EXERCISE DETAILS
After finding the line that contains "purple stacking toy: 5 -> 4" in the material below, print that line and all subsequent lines exactly, up to and including the last.

SOURCE DATA
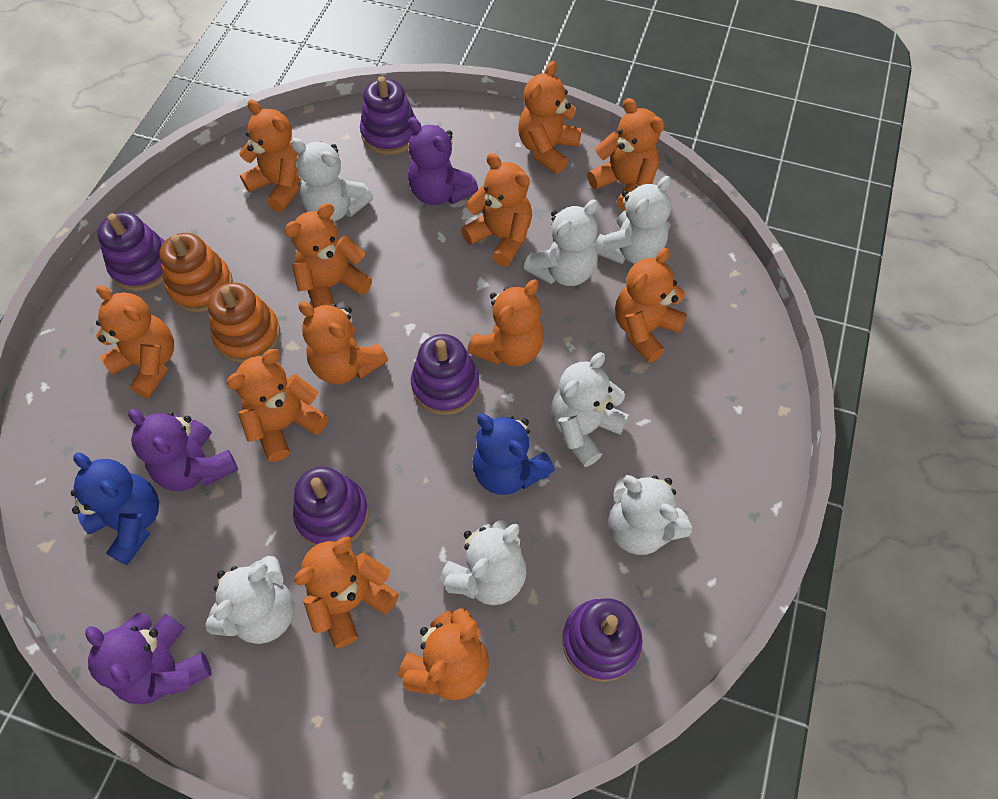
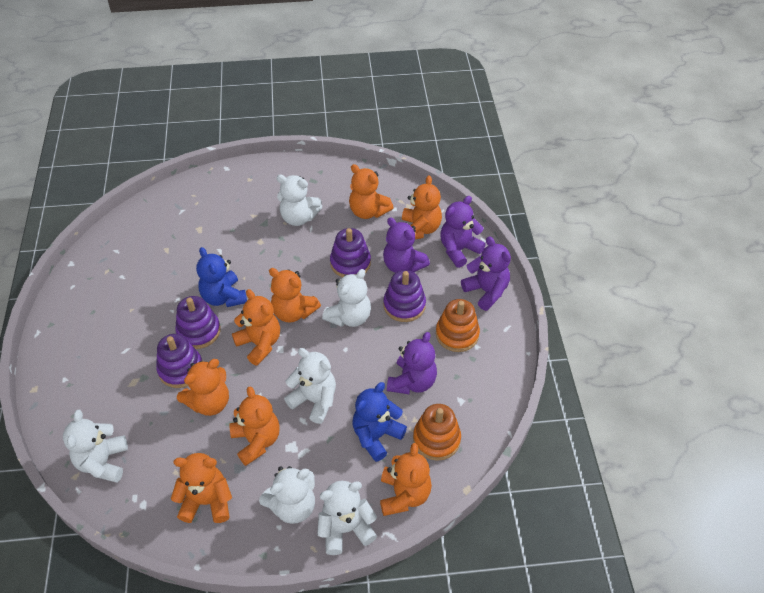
orange teddy bear: 12 -> 8
purple stacking toy: 5 -> 4
purple teddy bear: 3 -> 4
white teddy bear: 7 -> 6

WORKED SOLUTION
purple stacking toy: 5 -> 4
purple teddy bear: 3 -> 4
white teddy bear: 7 -> 6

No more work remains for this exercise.